** Opening Supplied data block **
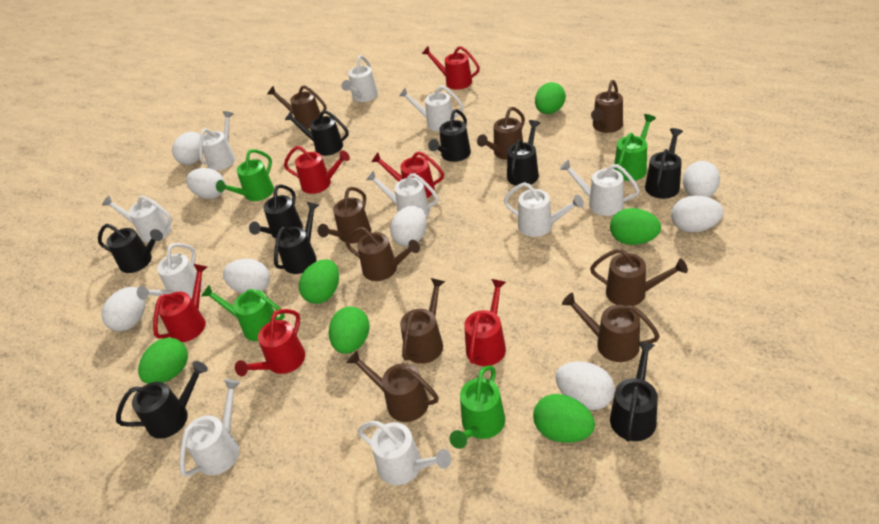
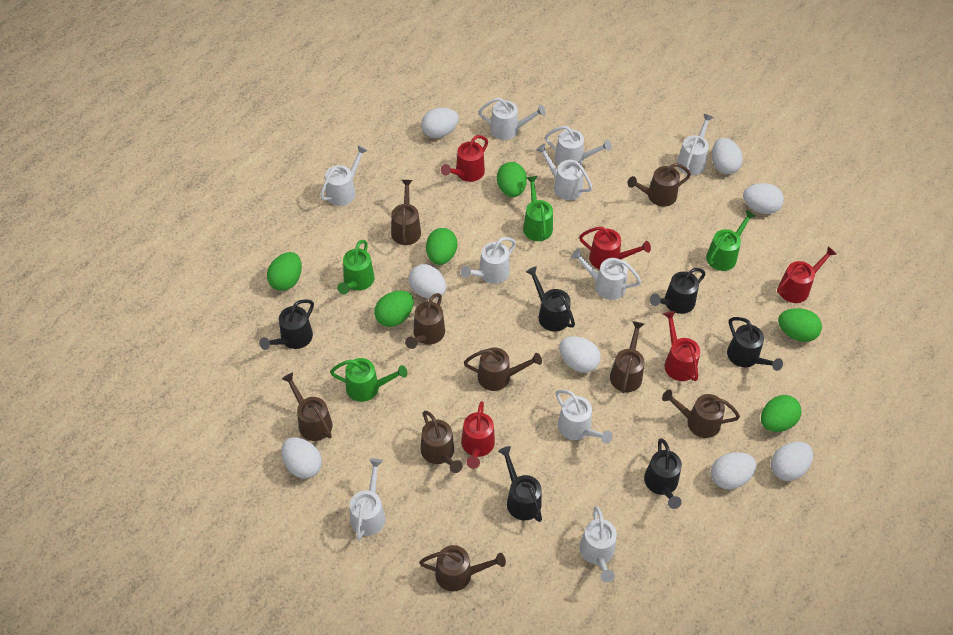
black watering can: 9 -> 6
red watering can: 6 -> 5

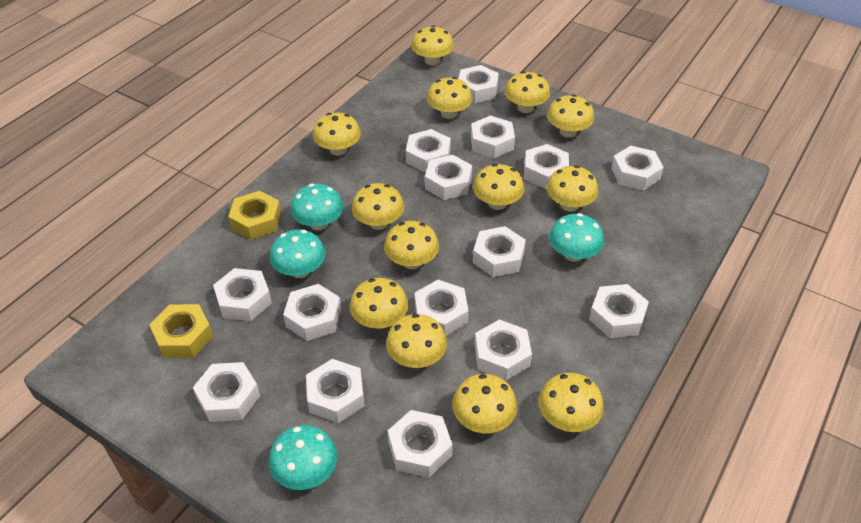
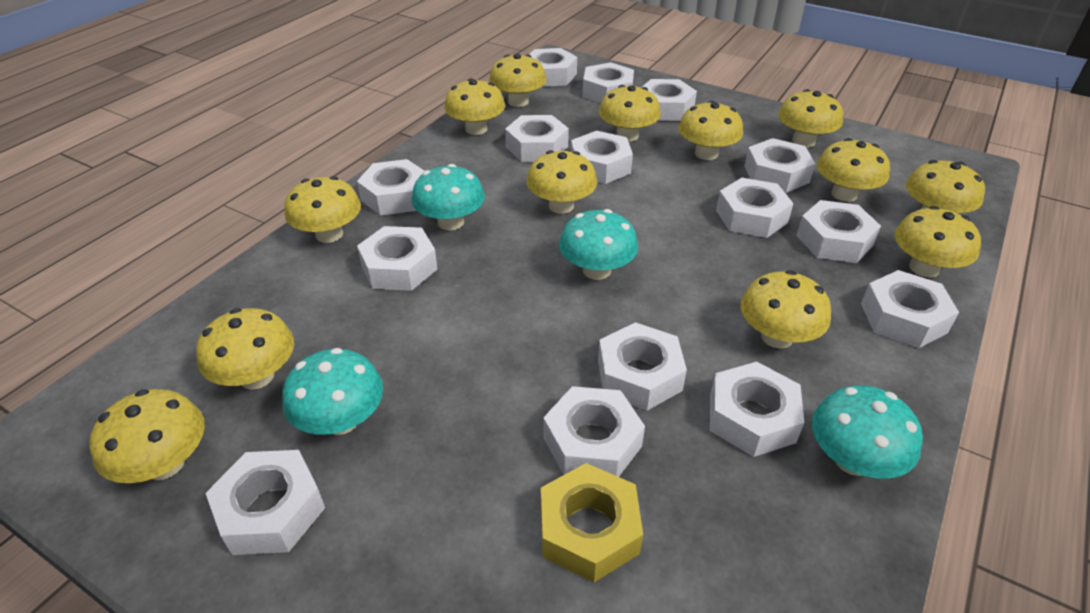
yellow nut: 2 -> 1

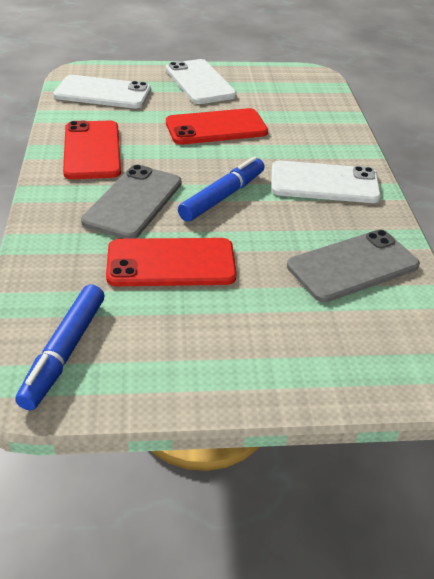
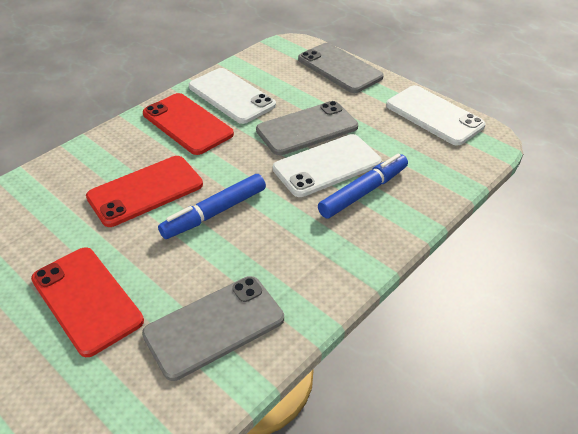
grey phone: 2 -> 3

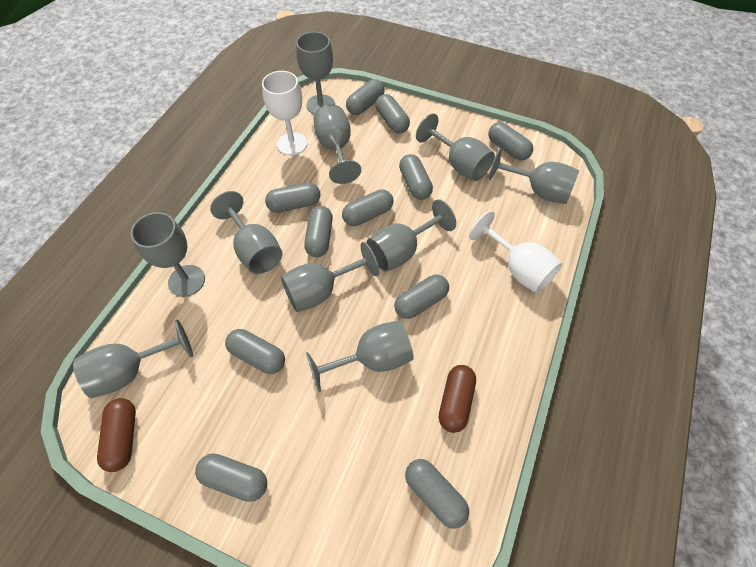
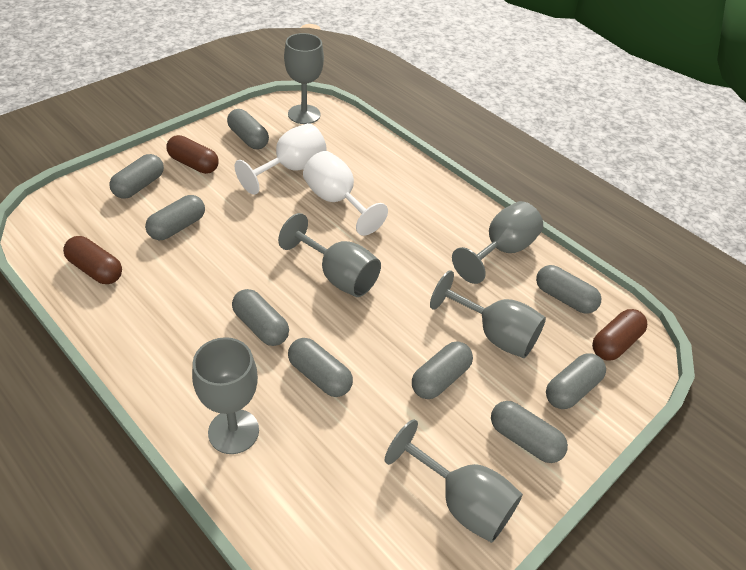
brown capsule: 2 -> 3
grey capsule: 11 -> 9
grey goblet: 10 -> 6

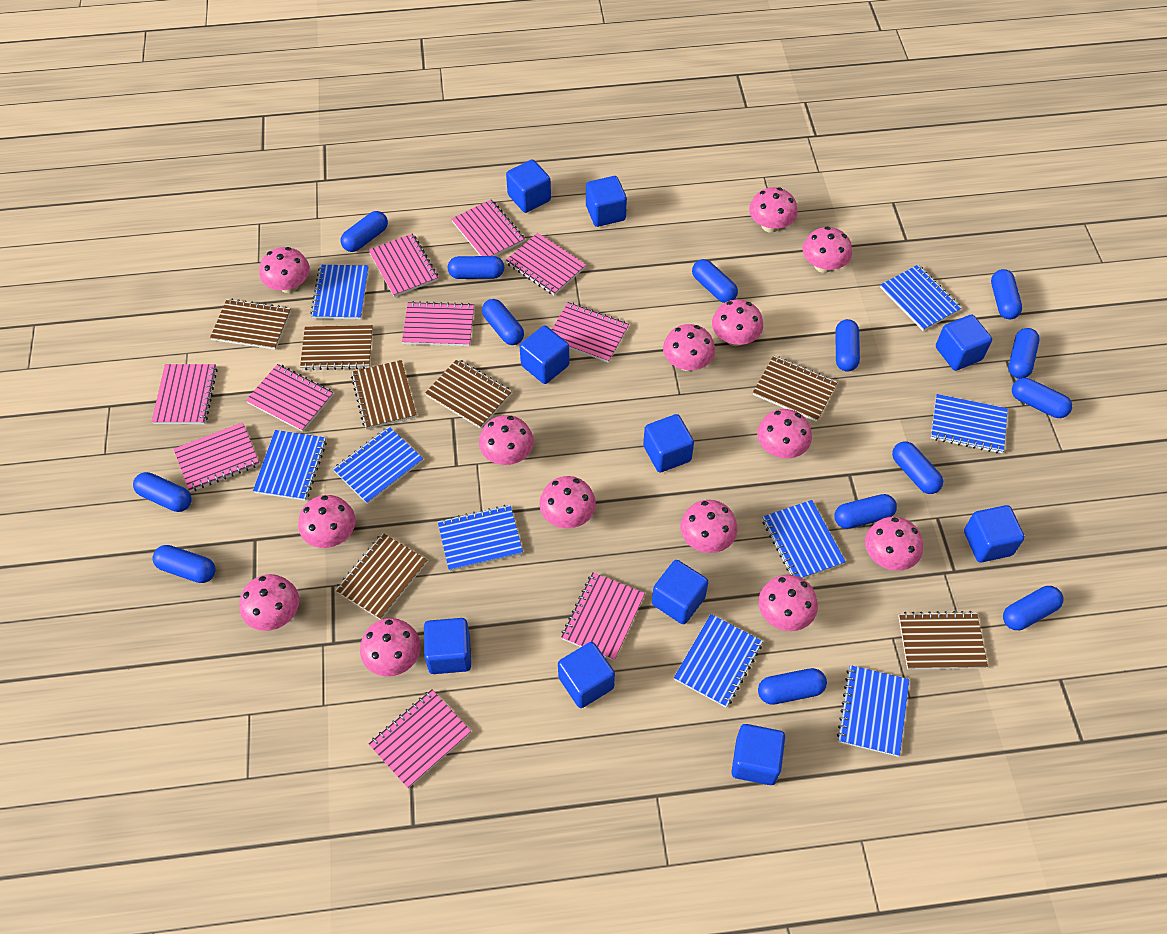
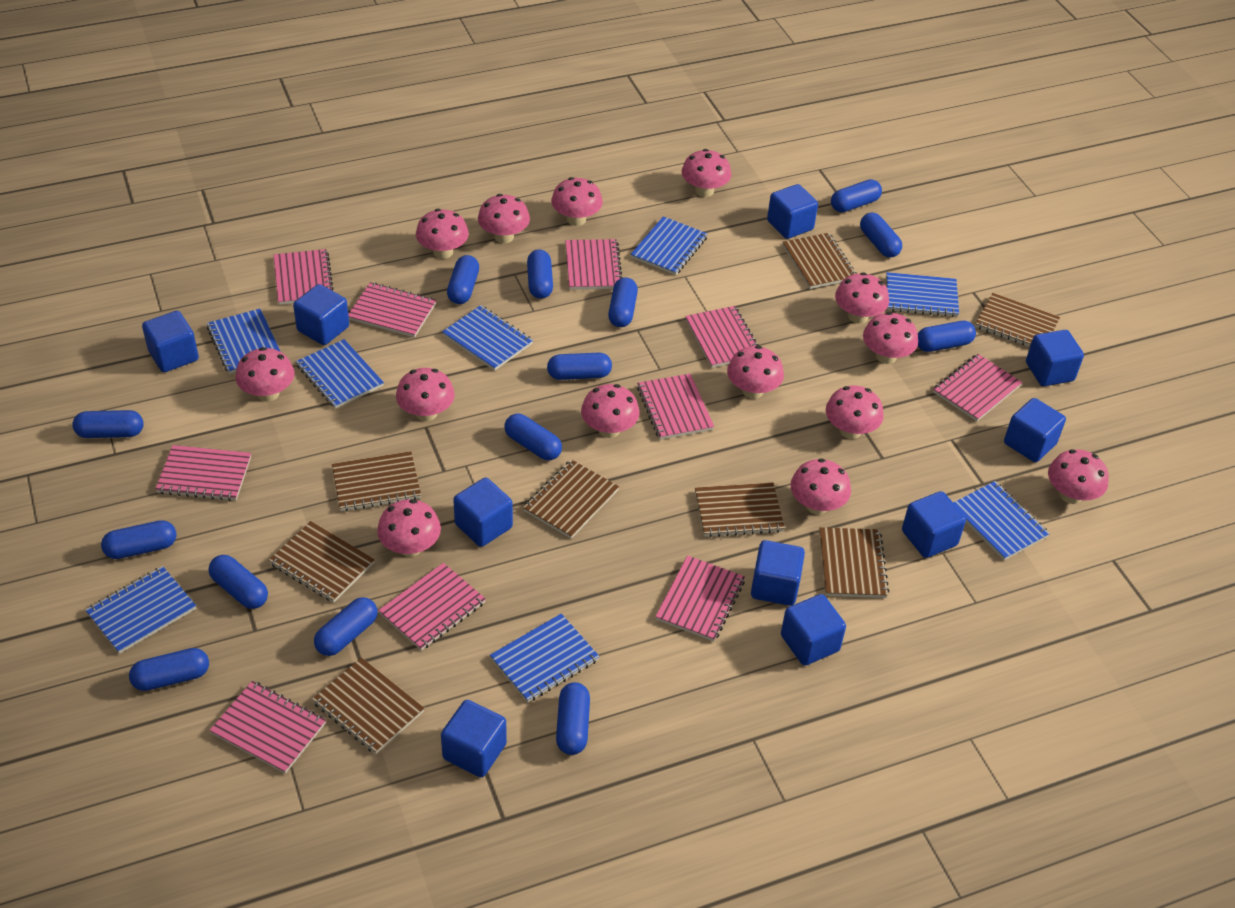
blue notebook: 9 -> 8
brown notebook: 7 -> 8

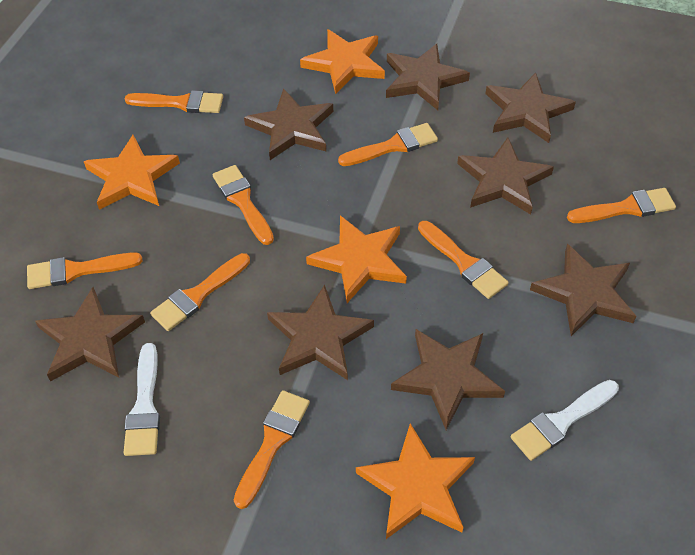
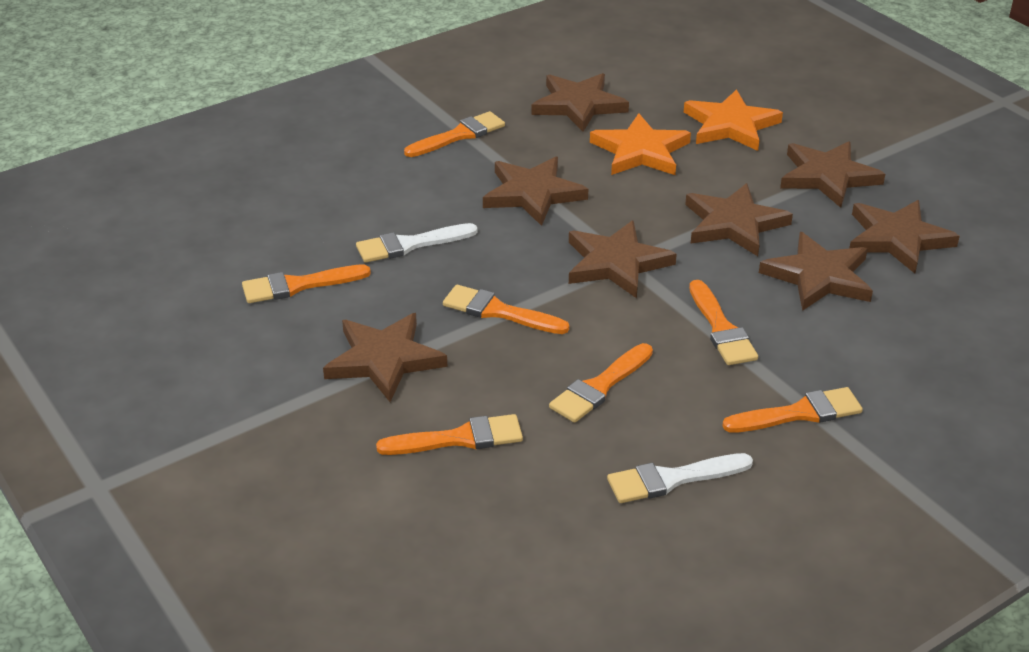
orange brush: 8 -> 7
orange star: 4 -> 2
** Closing Supplied data block **
> _Work to be completed_
Take the records above from the line with "red watering can: 6 -> 5" down to their last line and please copy those lines exactly, without the pictures.

> _Worked solution_
red watering can: 6 -> 5

yellow nut: 2 -> 1

grey phone: 2 -> 3

brown capsule: 2 -> 3
grey capsule: 11 -> 9
grey goblet: 10 -> 6

blue notebook: 9 -> 8
brown notebook: 7 -> 8

orange brush: 8 -> 7
orange star: 4 -> 2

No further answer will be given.